* **DATA SECTION**:
**********
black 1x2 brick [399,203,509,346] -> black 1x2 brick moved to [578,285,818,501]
**********
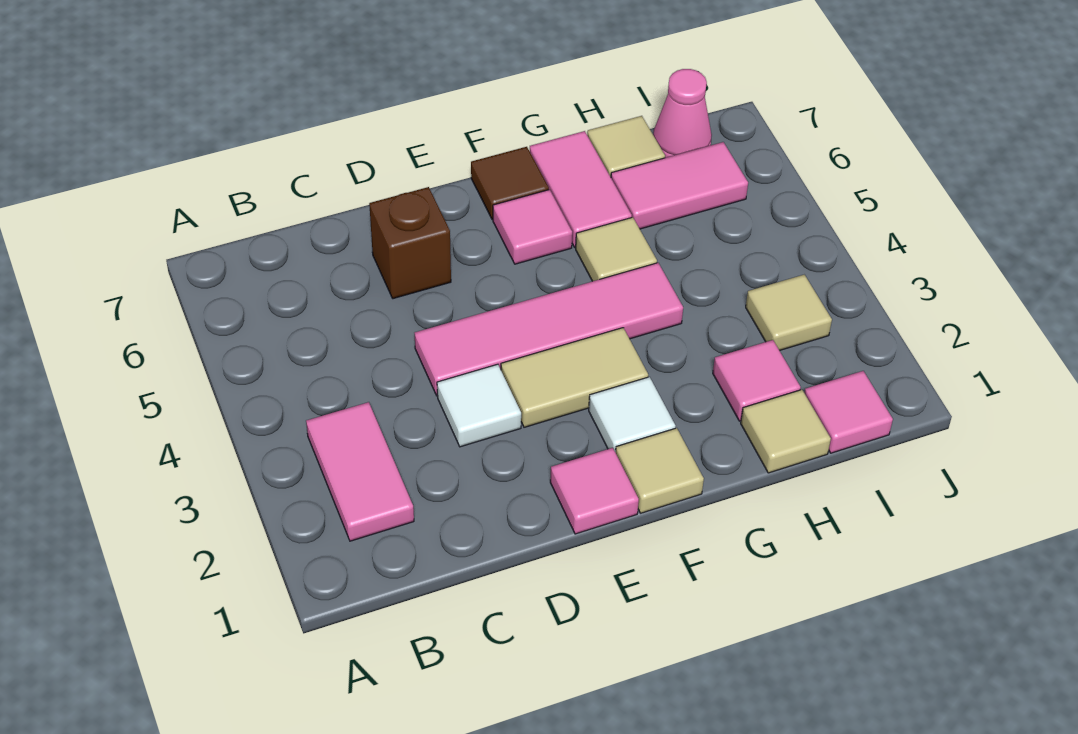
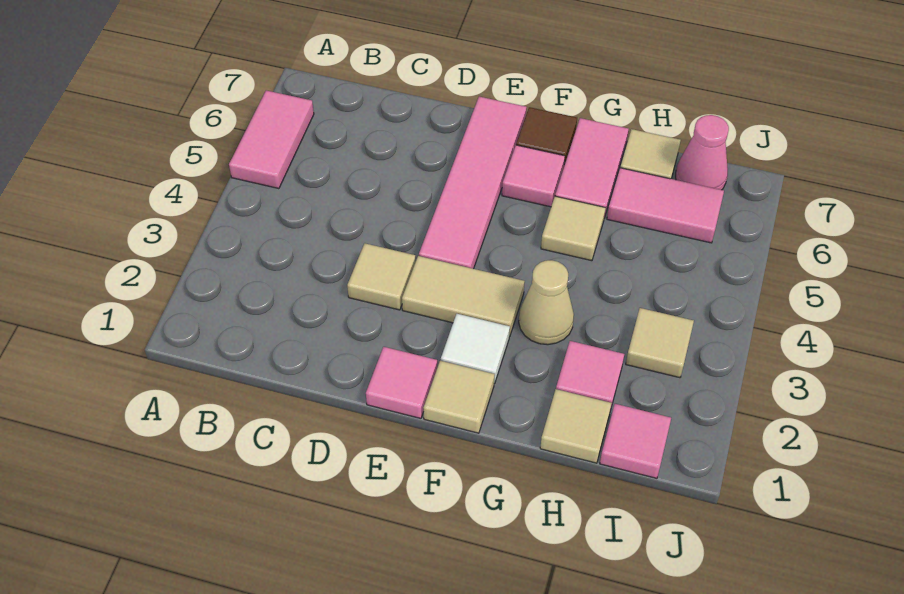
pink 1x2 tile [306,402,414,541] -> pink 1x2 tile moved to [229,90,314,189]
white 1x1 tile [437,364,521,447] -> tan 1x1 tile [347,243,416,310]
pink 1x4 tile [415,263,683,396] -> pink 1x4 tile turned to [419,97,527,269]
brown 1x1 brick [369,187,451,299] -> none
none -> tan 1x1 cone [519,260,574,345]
**********
* **WHAT IS BEING ASKED**: Among the lines above, return each one holding the string "moved".

* **RESPONSE**:
black 1x2 brick [399,203,509,346] -> black 1x2 brick moved to [578,285,818,501]
pink 1x2 tile [306,402,414,541] -> pink 1x2 tile moved to [229,90,314,189]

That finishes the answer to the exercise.